#### Problem
A stretch of the entries below is to be set down exactly, running from the line with "291] 45 degrees counterclockwise" through the line with "(pink) [222 465]", both included, and no other line.

#### Material for this exercise
━━━━━━━━━━━━━━━━━━━━━━━━━━━━━━
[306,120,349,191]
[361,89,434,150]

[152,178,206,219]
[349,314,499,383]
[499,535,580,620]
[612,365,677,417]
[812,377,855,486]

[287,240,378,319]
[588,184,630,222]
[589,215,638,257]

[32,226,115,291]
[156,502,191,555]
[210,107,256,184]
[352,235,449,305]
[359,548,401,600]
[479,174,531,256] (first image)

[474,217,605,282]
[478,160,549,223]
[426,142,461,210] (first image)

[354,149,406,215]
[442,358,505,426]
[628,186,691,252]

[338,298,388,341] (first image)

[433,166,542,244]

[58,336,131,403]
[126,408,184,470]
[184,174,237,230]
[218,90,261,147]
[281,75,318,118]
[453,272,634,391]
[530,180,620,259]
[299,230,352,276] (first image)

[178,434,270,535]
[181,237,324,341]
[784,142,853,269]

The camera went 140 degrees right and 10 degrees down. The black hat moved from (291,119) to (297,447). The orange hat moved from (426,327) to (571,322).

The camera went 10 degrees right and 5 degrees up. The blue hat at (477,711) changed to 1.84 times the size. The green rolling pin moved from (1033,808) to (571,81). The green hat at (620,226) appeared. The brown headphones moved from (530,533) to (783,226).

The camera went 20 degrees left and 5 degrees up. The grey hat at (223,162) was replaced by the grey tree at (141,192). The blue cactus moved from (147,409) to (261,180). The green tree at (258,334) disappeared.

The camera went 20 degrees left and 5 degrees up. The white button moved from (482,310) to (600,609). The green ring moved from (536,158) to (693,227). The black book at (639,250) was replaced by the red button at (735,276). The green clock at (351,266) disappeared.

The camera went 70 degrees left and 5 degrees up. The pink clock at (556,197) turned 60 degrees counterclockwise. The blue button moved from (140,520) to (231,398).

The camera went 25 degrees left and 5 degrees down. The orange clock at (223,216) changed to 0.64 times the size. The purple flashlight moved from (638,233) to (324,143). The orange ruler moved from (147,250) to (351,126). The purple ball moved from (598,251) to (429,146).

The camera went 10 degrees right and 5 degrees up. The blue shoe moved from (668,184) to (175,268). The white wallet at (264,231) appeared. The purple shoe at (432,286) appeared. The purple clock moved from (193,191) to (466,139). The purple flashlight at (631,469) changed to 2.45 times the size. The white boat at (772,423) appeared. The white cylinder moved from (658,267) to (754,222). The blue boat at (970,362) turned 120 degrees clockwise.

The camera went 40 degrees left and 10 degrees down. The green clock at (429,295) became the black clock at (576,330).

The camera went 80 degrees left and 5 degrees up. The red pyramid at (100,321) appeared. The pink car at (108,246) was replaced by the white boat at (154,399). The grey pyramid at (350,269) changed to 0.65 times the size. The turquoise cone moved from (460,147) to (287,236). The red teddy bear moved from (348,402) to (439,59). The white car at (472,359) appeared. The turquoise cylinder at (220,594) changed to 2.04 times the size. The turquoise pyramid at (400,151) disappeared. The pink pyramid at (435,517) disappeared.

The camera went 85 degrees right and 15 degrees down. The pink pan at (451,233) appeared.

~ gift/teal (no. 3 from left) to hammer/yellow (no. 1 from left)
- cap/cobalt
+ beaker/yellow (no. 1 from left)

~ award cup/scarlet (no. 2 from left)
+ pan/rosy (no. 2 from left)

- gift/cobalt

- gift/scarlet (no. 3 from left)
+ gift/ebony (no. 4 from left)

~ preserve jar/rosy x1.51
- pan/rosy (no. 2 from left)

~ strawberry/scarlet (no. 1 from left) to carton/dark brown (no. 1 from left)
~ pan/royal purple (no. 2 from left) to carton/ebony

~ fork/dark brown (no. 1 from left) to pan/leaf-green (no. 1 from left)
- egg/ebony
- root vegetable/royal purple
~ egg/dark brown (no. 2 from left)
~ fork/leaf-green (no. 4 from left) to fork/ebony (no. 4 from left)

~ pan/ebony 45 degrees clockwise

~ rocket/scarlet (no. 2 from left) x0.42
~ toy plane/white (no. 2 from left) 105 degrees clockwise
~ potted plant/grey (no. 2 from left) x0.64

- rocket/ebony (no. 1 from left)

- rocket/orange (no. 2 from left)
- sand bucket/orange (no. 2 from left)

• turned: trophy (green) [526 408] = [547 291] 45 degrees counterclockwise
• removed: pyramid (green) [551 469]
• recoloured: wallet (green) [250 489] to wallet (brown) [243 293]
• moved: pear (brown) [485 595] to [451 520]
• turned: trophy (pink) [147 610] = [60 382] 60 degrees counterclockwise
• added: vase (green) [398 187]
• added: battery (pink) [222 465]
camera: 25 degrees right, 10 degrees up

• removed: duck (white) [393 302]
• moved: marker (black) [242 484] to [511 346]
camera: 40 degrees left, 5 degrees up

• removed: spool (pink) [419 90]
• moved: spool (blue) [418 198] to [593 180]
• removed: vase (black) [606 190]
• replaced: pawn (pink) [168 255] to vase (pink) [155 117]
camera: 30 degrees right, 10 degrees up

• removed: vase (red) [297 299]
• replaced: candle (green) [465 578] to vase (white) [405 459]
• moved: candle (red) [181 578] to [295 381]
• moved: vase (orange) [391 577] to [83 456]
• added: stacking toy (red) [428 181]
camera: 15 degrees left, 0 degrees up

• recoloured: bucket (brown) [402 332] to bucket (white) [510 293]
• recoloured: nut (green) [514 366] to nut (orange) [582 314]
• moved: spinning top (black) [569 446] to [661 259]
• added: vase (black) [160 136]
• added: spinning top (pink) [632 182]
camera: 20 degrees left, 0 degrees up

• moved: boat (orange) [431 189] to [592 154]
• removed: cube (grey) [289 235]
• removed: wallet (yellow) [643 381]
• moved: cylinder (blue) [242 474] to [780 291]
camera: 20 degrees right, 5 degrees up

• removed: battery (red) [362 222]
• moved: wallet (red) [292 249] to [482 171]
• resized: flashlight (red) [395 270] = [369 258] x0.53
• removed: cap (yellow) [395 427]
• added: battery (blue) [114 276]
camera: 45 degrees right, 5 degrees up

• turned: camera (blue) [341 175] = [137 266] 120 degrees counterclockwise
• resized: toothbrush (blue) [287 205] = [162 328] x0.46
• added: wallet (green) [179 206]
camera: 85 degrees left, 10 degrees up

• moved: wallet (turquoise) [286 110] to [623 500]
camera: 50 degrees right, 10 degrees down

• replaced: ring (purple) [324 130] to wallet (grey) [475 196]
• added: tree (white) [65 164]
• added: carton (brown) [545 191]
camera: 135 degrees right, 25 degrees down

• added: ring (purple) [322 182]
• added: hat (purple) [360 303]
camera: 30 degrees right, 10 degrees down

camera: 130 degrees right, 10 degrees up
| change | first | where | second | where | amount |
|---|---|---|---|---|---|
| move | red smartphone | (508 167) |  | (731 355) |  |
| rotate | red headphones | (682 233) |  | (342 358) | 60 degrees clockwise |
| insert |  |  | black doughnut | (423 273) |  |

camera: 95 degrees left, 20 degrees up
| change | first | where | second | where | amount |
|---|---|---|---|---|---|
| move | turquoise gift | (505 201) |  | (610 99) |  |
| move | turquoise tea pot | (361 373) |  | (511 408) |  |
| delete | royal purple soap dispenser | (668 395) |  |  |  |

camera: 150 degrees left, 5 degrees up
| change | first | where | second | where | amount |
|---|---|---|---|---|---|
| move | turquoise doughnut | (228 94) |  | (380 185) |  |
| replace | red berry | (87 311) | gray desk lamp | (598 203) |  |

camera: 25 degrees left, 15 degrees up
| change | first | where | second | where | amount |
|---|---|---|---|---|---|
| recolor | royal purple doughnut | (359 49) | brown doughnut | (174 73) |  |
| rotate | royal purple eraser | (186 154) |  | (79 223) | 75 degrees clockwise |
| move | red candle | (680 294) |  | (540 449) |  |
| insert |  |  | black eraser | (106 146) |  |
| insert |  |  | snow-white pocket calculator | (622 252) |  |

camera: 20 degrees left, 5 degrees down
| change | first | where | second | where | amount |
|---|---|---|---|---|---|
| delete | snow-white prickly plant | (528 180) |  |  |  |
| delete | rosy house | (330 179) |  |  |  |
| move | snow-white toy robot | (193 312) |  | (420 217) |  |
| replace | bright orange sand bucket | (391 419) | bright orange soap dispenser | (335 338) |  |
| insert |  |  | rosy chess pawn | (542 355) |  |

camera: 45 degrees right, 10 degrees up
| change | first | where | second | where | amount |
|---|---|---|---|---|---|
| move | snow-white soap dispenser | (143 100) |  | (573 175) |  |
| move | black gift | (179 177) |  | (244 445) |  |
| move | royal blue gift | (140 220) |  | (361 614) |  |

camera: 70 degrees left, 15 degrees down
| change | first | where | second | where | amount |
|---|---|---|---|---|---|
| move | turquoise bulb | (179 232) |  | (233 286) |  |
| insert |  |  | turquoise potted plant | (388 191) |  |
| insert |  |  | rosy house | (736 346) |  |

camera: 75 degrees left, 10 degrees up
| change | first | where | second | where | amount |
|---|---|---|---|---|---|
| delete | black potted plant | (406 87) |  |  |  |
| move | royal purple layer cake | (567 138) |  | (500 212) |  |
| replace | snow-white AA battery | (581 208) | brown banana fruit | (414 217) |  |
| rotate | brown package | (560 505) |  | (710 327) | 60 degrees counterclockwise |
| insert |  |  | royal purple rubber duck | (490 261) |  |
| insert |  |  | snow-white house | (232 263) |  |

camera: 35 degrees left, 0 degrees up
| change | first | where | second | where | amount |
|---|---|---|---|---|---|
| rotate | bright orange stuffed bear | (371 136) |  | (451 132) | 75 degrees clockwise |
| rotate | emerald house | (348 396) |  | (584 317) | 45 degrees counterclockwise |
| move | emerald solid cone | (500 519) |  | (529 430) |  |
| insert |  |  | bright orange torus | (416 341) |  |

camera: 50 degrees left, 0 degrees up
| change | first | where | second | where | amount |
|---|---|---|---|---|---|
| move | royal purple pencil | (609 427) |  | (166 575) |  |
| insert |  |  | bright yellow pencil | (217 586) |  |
━━━━━━━━━━━━━━━━━━━━━━━━━━━━━━
#### Answer area
• turned: trophy (green) [526 408] = [547 291] 45 degrees counterclockwise
• removed: pyramid (green) [551 469]
• recoloured: wallet (green) [250 489] to wallet (brown) [243 293]
• moved: pear (brown) [485 595] to [451 520]
• turned: trophy (pink) [147 610] = [60 382] 60 degrees counterclockwise
• added: vase (green) [398 187]
• added: battery (pink) [222 465]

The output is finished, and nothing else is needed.